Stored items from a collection
━━━━━━━━━━━━━━━━
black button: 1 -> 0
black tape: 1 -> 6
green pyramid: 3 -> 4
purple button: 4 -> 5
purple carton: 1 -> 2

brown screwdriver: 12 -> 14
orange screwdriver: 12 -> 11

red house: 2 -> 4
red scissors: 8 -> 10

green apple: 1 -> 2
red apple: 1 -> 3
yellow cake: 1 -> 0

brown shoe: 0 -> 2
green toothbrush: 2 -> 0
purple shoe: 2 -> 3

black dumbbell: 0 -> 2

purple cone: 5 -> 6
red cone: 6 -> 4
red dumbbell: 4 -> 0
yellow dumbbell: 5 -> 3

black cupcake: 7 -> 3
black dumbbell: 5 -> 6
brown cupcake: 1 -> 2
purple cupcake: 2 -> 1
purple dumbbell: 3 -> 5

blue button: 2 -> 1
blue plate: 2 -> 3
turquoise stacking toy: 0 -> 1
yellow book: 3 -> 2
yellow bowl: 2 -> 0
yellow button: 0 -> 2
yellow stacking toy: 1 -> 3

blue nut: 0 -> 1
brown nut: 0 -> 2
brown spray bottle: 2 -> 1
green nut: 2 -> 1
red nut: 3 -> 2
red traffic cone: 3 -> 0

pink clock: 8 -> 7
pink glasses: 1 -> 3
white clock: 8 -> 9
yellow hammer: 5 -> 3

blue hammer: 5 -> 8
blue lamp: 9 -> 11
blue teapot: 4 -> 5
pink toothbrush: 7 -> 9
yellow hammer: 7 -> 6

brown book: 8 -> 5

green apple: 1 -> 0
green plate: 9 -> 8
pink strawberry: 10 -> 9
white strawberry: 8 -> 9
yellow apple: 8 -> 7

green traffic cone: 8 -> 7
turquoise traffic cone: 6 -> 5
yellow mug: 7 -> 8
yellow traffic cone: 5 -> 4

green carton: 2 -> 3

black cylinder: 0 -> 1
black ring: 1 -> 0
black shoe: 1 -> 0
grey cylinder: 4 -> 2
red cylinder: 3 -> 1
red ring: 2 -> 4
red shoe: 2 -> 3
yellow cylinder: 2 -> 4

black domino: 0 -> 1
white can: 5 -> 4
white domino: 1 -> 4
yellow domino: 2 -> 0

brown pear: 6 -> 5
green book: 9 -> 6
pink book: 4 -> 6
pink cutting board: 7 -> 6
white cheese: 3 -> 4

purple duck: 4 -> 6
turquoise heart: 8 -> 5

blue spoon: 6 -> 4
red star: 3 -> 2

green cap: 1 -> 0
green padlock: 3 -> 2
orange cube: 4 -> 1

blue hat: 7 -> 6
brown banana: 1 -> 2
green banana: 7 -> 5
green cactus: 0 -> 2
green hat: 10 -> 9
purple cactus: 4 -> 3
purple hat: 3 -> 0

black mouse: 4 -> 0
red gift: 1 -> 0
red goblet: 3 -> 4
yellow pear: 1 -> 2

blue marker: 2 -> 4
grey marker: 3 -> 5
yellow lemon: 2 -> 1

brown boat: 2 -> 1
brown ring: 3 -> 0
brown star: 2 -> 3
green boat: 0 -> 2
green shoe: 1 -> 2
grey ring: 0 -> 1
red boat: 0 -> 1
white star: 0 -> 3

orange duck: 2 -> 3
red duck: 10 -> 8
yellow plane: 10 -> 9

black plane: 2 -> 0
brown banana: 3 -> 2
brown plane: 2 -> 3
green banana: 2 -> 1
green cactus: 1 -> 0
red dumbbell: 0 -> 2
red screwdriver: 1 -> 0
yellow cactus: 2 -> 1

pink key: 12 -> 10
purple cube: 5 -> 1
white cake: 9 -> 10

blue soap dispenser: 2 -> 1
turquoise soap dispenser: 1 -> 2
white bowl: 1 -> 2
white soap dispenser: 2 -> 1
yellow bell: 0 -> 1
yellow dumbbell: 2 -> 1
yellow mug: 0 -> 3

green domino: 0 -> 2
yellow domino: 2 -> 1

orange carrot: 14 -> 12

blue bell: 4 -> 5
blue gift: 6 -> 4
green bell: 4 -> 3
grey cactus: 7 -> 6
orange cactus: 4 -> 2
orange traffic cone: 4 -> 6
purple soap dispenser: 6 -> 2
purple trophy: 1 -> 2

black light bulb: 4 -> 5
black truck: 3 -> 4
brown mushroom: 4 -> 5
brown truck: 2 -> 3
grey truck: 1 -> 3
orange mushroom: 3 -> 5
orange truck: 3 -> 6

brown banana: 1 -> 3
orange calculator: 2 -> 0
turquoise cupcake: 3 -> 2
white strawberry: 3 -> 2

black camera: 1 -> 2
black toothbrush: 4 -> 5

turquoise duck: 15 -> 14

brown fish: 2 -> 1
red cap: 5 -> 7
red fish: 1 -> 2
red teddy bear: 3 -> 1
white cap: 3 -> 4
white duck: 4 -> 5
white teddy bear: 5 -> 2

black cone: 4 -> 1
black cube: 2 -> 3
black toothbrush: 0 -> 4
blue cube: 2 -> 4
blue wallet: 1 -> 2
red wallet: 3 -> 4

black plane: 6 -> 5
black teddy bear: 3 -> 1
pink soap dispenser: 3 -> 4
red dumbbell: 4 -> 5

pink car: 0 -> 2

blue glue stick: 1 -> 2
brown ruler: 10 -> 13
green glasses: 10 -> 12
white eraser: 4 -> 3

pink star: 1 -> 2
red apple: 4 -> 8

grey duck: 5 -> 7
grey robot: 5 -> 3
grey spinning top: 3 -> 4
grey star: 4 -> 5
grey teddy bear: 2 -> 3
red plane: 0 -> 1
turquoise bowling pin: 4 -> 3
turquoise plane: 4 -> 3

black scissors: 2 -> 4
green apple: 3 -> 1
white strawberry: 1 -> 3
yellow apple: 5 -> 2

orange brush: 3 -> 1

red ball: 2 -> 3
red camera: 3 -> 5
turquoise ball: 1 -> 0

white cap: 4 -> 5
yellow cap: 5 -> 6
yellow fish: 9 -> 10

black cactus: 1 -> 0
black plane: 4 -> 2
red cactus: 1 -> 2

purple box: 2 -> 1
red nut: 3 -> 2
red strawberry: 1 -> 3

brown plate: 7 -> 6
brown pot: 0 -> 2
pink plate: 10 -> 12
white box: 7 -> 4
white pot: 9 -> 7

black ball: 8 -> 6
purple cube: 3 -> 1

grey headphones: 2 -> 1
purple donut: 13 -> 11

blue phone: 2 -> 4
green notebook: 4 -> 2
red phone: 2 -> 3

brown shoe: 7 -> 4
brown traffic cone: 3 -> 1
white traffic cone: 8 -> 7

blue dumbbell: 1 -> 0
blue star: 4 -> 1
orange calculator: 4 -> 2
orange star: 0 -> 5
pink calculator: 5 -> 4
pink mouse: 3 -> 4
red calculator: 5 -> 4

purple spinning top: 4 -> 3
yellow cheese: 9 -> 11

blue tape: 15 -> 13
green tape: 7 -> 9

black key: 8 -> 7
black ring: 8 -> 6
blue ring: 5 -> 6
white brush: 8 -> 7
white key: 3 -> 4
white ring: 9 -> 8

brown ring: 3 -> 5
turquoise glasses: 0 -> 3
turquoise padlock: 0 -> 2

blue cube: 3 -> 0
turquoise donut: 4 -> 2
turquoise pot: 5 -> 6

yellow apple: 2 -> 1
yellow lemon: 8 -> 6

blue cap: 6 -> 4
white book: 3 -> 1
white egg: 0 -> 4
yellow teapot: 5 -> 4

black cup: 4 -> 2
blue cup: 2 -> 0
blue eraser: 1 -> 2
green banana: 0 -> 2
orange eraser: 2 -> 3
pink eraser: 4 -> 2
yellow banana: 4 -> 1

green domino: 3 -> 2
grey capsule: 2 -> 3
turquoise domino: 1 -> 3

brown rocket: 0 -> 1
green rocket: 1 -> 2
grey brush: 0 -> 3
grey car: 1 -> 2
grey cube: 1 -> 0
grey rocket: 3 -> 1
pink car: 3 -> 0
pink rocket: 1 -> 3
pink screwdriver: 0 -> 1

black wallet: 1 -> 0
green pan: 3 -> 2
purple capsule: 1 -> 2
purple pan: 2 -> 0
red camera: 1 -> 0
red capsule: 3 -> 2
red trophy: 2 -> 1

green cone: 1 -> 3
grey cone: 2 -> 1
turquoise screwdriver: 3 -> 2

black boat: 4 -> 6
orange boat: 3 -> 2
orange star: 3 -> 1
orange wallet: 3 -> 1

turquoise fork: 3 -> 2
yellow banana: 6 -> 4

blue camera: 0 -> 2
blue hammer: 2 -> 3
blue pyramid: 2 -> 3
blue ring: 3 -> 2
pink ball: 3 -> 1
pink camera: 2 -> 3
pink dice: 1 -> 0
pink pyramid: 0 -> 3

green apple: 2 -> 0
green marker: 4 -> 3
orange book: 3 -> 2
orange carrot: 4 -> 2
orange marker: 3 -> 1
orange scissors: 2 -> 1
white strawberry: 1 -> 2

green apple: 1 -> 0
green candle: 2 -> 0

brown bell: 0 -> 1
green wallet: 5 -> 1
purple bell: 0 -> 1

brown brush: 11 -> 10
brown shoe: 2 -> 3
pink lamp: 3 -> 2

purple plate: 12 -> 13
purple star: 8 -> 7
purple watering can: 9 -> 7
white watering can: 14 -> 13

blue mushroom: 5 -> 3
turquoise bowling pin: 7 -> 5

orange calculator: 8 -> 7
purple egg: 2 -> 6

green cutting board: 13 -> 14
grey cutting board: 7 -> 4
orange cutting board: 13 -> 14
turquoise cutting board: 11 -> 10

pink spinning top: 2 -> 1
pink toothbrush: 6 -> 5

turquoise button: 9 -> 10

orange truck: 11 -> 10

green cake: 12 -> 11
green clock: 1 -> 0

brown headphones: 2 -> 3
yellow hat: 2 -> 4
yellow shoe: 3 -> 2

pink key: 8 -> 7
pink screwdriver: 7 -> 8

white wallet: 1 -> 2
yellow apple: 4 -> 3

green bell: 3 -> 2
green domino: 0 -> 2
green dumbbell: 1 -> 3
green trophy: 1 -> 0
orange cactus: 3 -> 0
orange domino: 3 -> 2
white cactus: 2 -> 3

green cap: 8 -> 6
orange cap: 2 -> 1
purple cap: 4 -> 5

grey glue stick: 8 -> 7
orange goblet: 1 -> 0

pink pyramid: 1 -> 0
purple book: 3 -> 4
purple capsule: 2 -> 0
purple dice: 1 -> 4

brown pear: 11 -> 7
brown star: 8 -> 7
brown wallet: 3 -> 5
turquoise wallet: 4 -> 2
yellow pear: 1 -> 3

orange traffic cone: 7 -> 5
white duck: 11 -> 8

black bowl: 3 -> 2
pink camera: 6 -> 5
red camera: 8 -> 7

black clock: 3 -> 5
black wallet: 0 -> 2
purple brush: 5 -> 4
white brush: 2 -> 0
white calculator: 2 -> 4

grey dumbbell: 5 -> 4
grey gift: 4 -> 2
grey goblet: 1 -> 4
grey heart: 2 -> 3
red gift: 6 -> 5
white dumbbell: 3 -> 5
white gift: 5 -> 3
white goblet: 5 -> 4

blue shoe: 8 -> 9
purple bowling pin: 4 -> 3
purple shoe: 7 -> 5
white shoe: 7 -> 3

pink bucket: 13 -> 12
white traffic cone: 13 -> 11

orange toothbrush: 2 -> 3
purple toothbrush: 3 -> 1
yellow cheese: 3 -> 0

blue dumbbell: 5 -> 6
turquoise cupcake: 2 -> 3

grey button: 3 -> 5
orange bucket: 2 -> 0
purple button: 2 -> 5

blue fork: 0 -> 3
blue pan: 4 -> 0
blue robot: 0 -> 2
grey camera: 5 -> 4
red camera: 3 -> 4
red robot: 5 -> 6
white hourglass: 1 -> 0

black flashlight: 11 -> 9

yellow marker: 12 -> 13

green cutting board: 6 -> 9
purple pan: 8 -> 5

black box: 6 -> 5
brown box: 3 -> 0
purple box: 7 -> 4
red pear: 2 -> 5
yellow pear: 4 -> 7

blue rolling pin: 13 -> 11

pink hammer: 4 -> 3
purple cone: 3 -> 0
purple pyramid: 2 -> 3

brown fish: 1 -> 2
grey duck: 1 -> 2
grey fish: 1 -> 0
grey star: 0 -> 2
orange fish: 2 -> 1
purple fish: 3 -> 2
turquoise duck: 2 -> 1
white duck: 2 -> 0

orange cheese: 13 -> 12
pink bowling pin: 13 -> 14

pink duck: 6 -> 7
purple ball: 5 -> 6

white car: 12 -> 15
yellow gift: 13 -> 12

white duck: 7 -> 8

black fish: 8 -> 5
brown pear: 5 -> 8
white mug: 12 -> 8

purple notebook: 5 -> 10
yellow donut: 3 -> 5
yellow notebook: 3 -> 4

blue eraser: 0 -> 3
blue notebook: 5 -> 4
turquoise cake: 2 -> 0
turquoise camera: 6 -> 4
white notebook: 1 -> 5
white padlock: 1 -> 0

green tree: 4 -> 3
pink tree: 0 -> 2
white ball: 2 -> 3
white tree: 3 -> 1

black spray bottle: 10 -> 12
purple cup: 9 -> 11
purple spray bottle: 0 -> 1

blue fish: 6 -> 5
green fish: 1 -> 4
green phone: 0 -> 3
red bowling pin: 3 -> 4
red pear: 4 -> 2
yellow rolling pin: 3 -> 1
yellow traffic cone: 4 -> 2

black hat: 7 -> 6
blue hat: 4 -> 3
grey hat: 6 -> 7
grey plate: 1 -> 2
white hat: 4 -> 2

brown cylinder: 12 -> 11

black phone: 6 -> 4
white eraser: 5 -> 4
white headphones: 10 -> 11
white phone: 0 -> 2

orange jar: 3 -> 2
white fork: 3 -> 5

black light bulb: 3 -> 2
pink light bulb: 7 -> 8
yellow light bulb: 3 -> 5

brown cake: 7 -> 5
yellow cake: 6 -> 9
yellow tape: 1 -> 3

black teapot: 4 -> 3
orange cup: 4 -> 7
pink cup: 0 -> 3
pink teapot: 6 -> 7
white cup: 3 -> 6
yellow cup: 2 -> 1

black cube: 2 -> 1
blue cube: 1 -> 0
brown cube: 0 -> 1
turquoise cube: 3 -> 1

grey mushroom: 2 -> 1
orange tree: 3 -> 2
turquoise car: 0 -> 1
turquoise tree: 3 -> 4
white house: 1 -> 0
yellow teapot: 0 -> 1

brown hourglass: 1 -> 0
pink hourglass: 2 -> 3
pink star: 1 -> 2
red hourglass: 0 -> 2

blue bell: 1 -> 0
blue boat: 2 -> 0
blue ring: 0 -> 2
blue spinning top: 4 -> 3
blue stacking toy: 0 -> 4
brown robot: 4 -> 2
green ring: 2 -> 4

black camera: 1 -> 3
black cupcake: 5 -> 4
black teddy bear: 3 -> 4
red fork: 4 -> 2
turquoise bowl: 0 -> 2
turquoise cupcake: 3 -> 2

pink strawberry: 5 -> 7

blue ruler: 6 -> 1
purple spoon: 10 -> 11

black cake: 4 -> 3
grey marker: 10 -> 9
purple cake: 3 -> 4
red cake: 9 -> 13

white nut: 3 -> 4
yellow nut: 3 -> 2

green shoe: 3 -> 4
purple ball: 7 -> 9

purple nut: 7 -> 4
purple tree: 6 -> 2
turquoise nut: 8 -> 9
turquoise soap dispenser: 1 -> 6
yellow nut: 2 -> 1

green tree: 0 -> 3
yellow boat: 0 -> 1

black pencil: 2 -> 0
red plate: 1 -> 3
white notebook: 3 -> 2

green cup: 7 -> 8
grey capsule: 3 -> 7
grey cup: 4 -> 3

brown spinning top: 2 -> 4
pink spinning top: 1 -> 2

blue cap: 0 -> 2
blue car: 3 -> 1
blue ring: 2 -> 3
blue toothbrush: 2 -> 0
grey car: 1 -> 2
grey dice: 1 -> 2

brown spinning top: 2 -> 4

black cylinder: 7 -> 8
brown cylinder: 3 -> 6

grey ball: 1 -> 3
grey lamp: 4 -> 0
━━━━━━━━━━━━━━━━
ASSIGNMENT - Starting at the line that has "green tree: 4 -> 3" and ending at the line that has "blue car: 3 -> 1", please write out the lines above exactly, leaving out all others.

OUTPUT -
green tree: 4 -> 3
pink tree: 0 -> 2
white ball: 2 -> 3
white tree: 3 -> 1

black spray bottle: 10 -> 12
purple cup: 9 -> 11
purple spray bottle: 0 -> 1

blue fish: 6 -> 5
green fish: 1 -> 4
green phone: 0 -> 3
red bowling pin: 3 -> 4
red pear: 4 -> 2
yellow rolling pin: 3 -> 1
yellow traffic cone: 4 -> 2

black hat: 7 -> 6
blue hat: 4 -> 3
grey hat: 6 -> 7
grey plate: 1 -> 2
white hat: 4 -> 2

brown cylinder: 12 -> 11

black phone: 6 -> 4
white eraser: 5 -> 4
white headphones: 10 -> 11
white phone: 0 -> 2

orange jar: 3 -> 2
white fork: 3 -> 5

black light bulb: 3 -> 2
pink light bulb: 7 -> 8
yellow light bulb: 3 -> 5

brown cake: 7 -> 5
yellow cake: 6 -> 9
yellow tape: 1 -> 3

black teapot: 4 -> 3
orange cup: 4 -> 7
pink cup: 0 -> 3
pink teapot: 6 -> 7
white cup: 3 -> 6
yellow cup: 2 -> 1

black cube: 2 -> 1
blue cube: 1 -> 0
brown cube: 0 -> 1
turquoise cube: 3 -> 1

grey mushroom: 2 -> 1
orange tree: 3 -> 2
turquoise car: 0 -> 1
turquoise tree: 3 -> 4
white house: 1 -> 0
yellow teapot: 0 -> 1

brown hourglass: 1 -> 0
pink hourglass: 2 -> 3
pink star: 1 -> 2
red hourglass: 0 -> 2

blue bell: 1 -> 0
blue boat: 2 -> 0
blue ring: 0 -> 2
blue spinning top: 4 -> 3
blue stacking toy: 0 -> 4
brown robot: 4 -> 2
green ring: 2 -> 4

black camera: 1 -> 3
black cupcake: 5 -> 4
black teddy bear: 3 -> 4
red fork: 4 -> 2
turquoise bowl: 0 -> 2
turquoise cupcake: 3 -> 2

pink strawberry: 5 -> 7

blue ruler: 6 -> 1
purple spoon: 10 -> 11

black cake: 4 -> 3
grey marker: 10 -> 9
purple cake: 3 -> 4
red cake: 9 -> 13

white nut: 3 -> 4
yellow nut: 3 -> 2

green shoe: 3 -> 4
purple ball: 7 -> 9

purple nut: 7 -> 4
purple tree: 6 -> 2
turquoise nut: 8 -> 9
turquoise soap dispenser: 1 -> 6
yellow nut: 2 -> 1

green tree: 0 -> 3
yellow boat: 0 -> 1

black pencil: 2 -> 0
red plate: 1 -> 3
white notebook: 3 -> 2

green cup: 7 -> 8
grey capsule: 3 -> 7
grey cup: 4 -> 3

brown spinning top: 2 -> 4
pink spinning top: 1 -> 2

blue cap: 0 -> 2
blue car: 3 -> 1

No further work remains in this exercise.